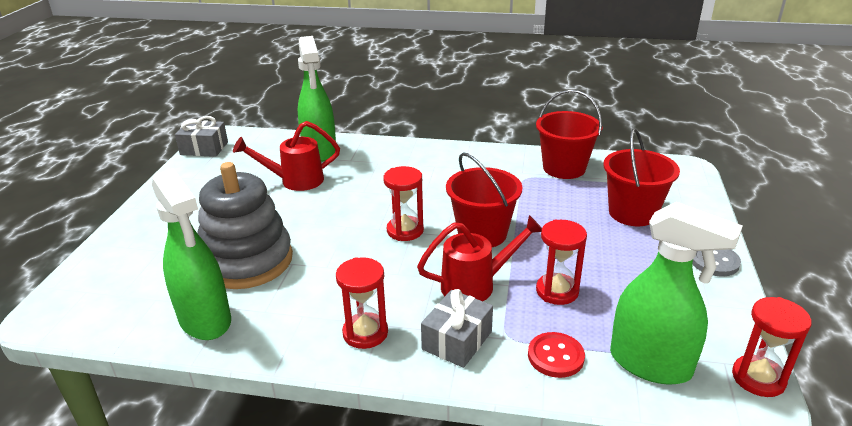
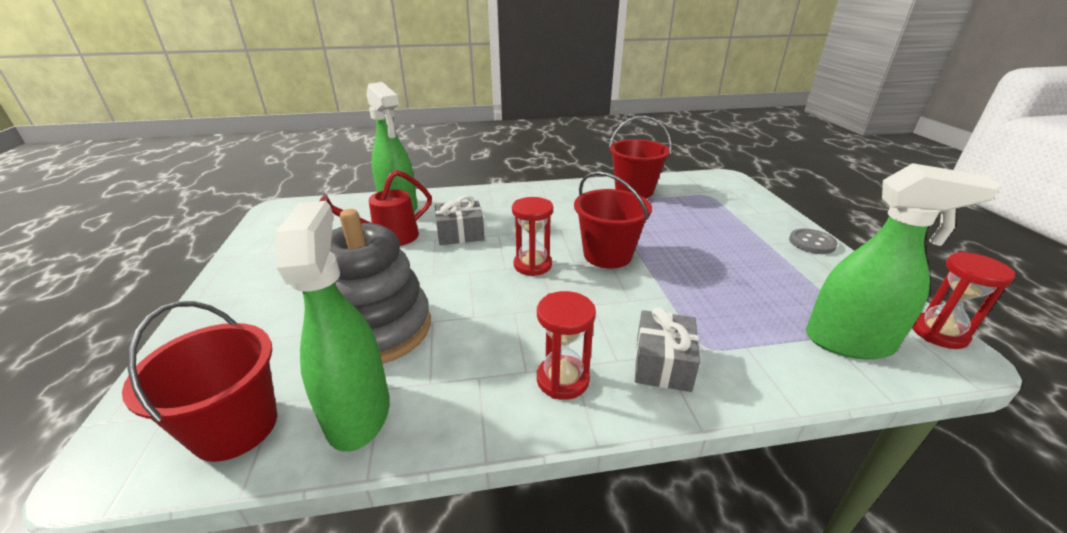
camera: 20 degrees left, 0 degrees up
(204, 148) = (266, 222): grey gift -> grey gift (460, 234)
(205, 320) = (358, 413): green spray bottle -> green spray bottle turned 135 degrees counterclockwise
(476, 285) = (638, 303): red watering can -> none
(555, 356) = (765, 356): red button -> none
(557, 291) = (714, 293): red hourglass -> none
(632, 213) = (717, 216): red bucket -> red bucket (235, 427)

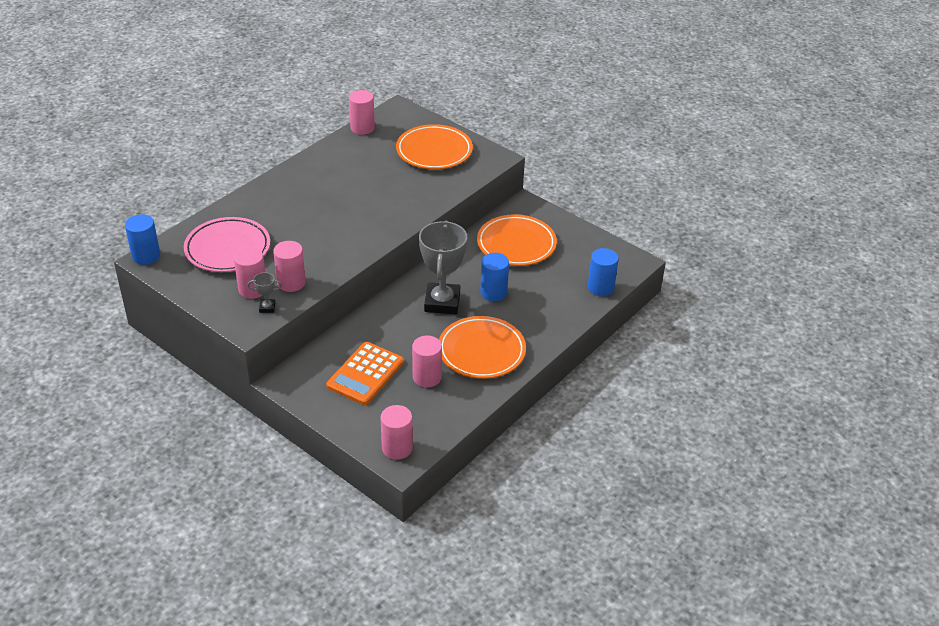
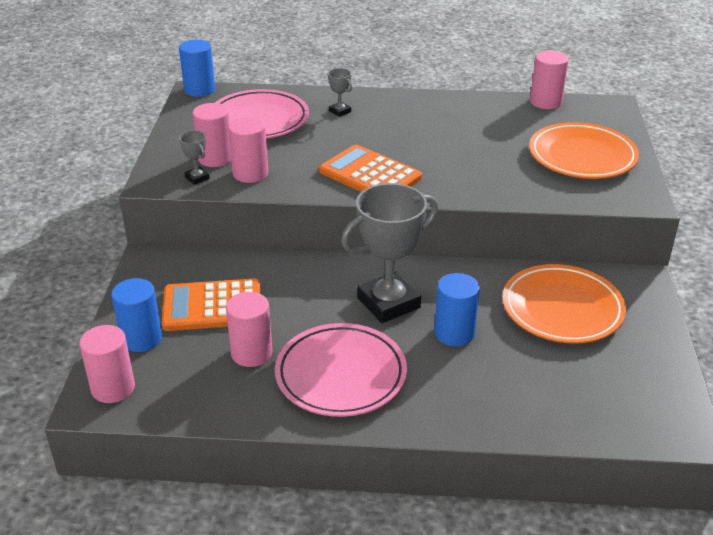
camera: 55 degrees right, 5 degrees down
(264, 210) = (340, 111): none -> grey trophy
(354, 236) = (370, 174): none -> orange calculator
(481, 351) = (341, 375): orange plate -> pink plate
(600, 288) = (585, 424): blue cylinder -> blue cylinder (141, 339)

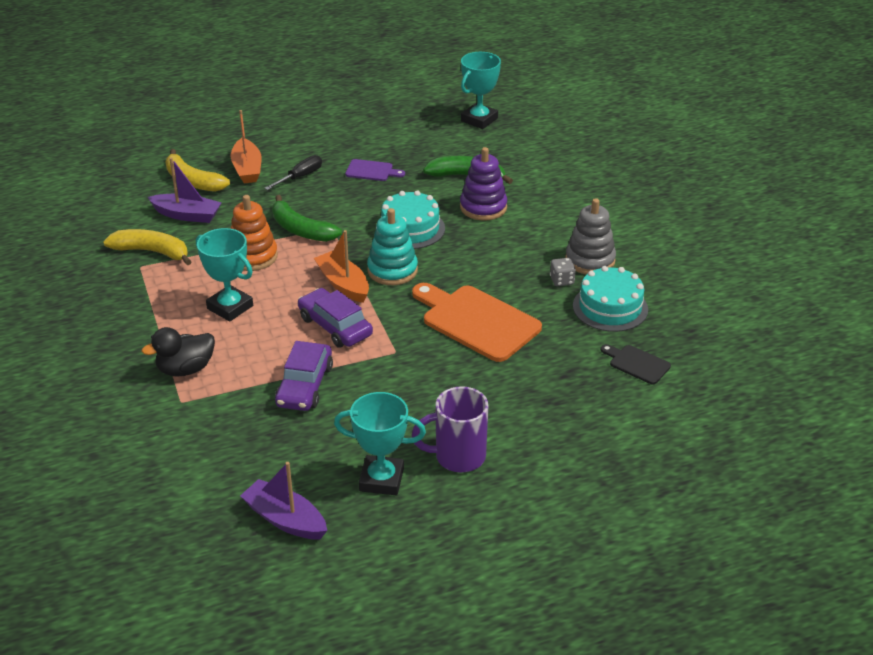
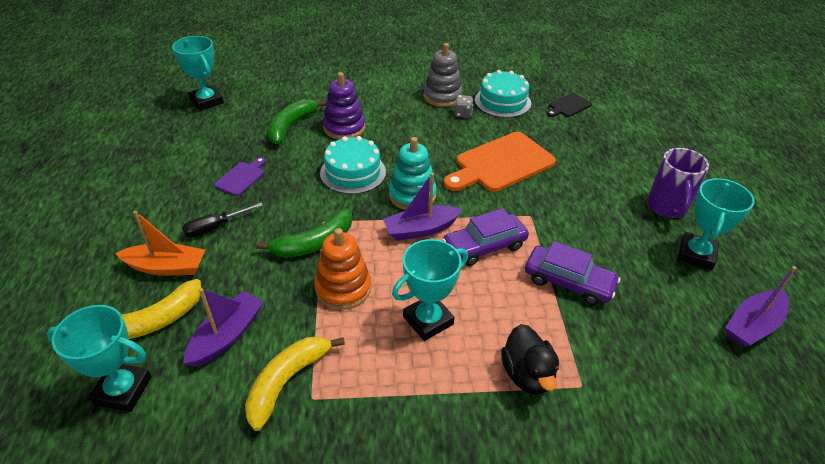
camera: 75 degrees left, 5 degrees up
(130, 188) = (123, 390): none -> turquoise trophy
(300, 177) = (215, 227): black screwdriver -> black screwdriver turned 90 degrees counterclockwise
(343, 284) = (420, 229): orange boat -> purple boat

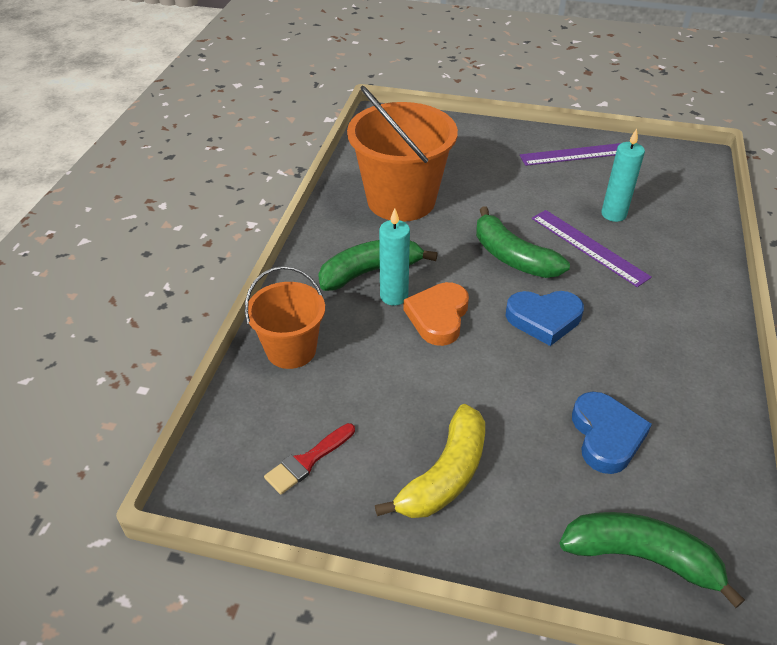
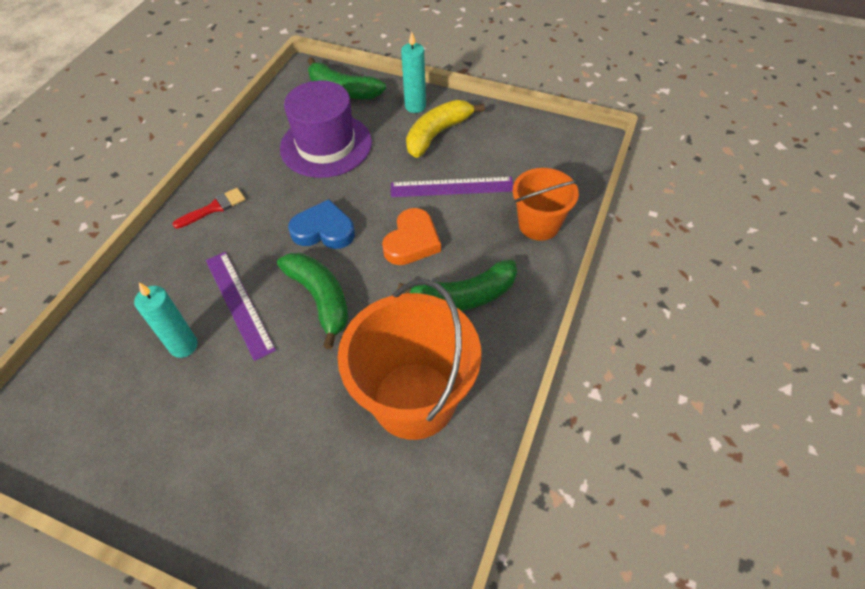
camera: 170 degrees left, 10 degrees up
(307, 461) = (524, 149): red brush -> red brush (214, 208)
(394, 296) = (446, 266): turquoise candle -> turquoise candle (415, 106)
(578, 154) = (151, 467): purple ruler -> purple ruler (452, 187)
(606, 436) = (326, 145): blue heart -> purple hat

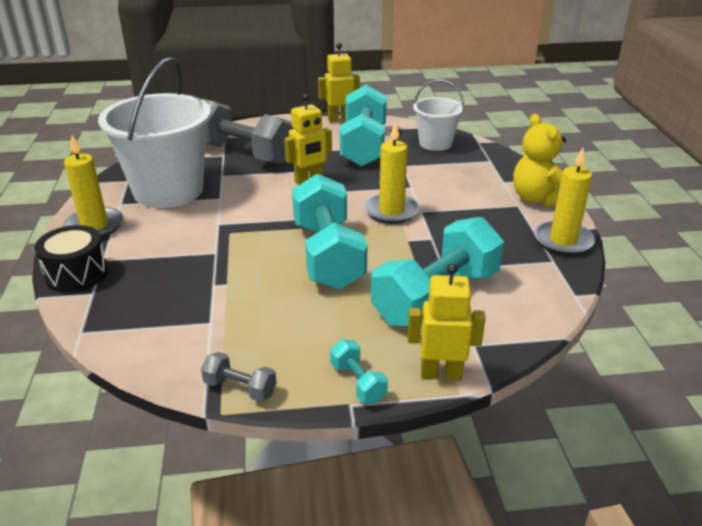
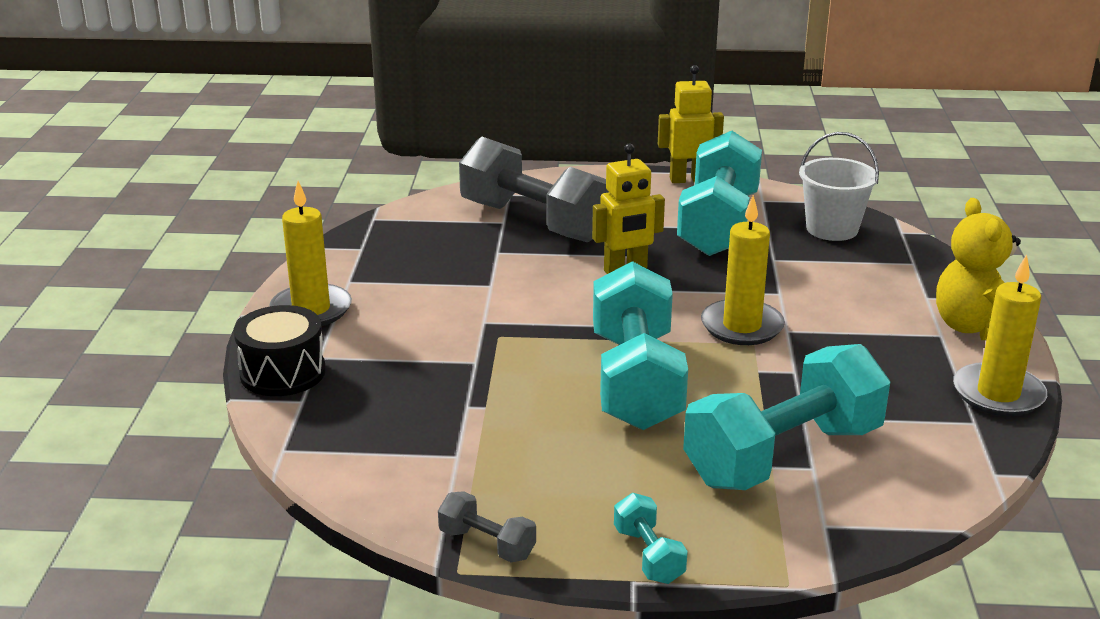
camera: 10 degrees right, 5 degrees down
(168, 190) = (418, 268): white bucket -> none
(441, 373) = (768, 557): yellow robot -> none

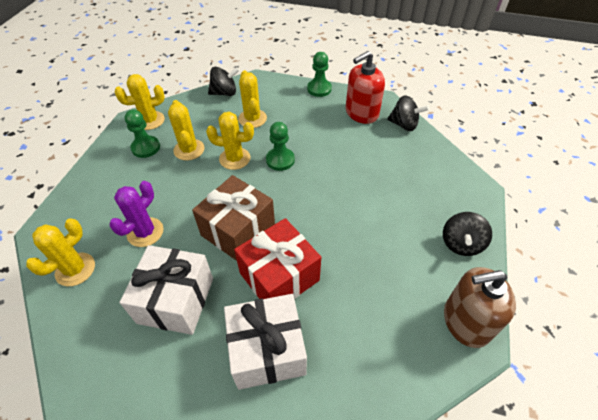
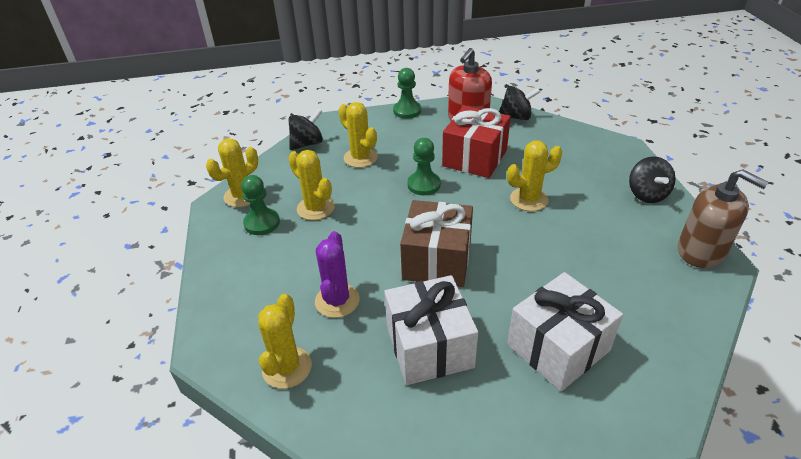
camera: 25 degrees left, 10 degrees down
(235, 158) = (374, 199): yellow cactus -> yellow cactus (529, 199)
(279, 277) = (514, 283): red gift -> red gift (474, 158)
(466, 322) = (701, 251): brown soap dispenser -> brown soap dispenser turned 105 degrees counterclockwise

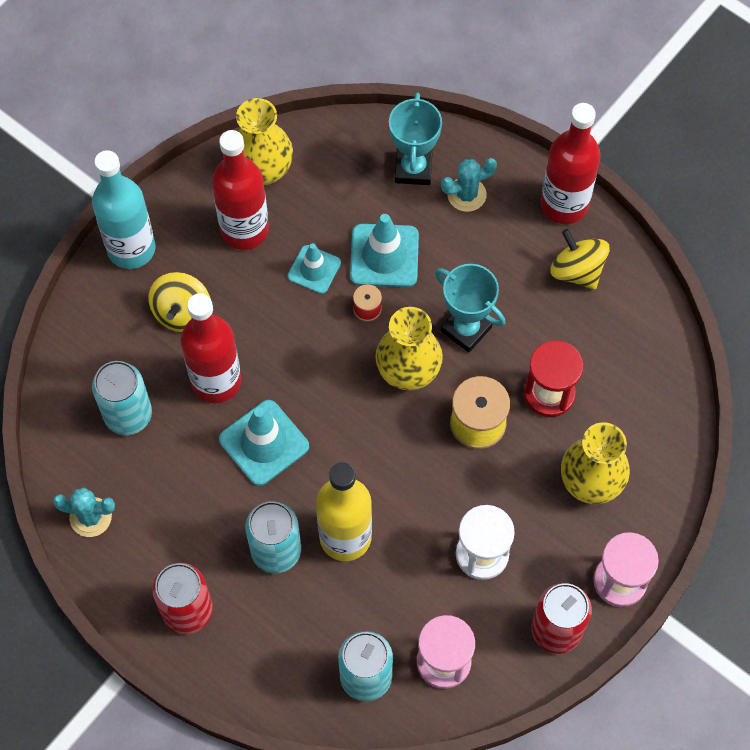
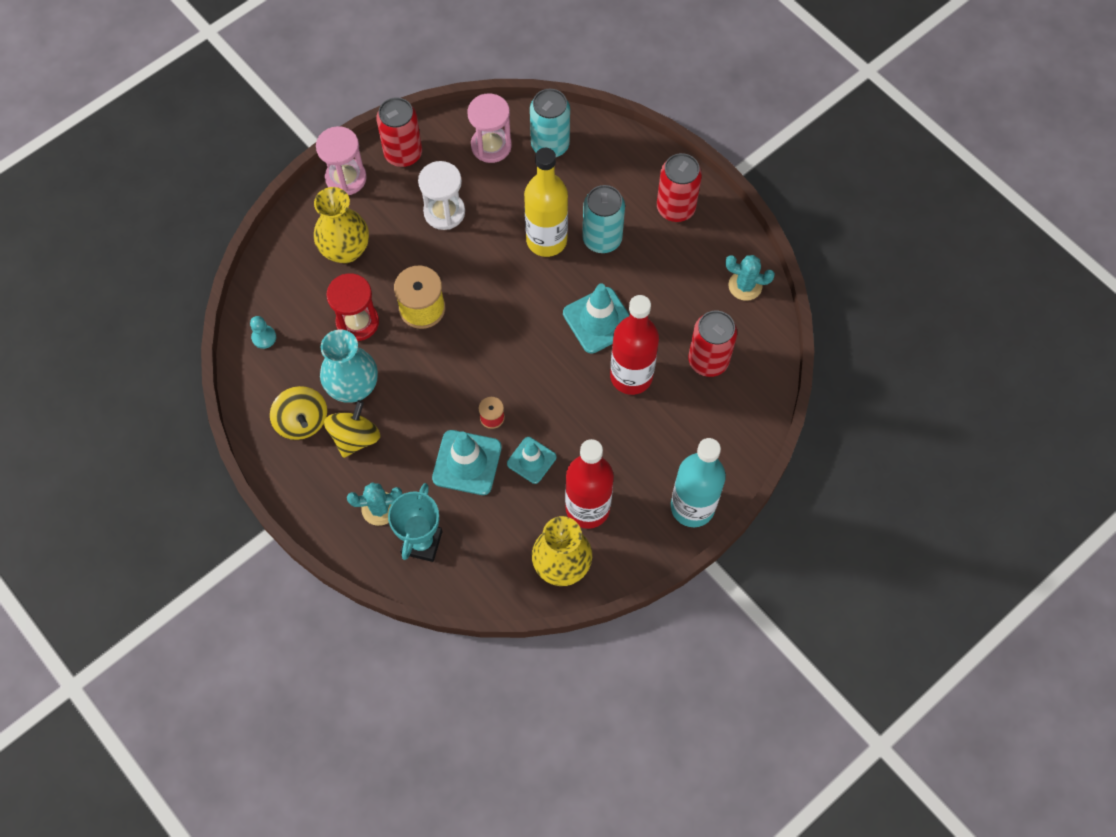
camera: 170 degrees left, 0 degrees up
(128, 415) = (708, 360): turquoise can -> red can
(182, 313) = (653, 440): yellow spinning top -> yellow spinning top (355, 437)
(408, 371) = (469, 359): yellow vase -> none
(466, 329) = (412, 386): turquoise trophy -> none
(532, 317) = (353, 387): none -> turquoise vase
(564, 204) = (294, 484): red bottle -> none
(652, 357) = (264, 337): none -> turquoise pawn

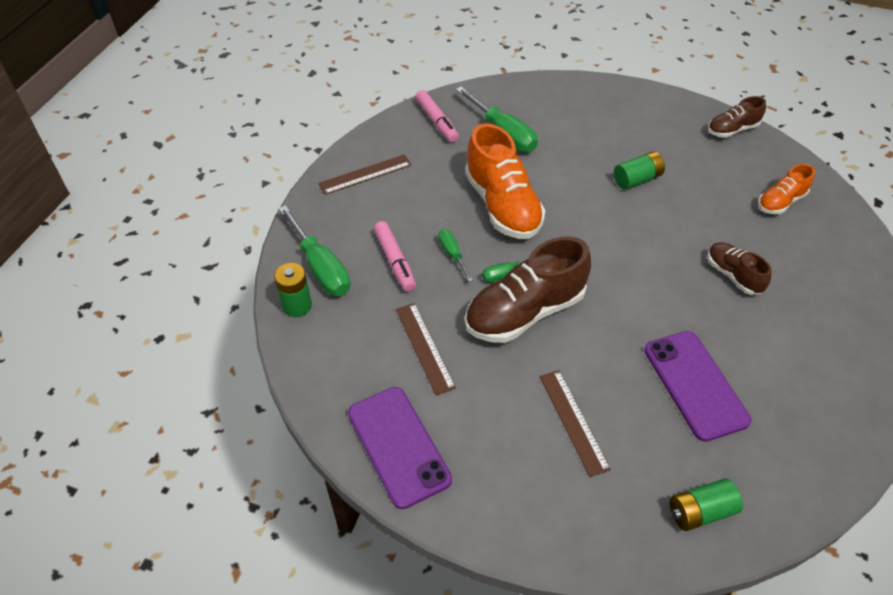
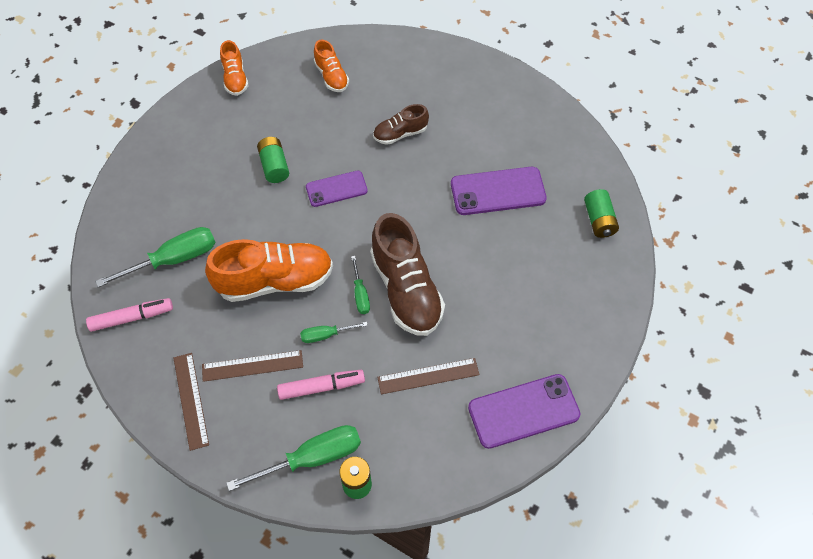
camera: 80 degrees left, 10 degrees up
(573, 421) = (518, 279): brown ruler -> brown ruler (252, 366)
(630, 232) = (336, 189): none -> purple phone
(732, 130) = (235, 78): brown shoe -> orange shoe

→ **WORK TASK**
Scan the records above, count the lines with "blue" in them, and give only the number.

→ **TASK SOLUTION**
2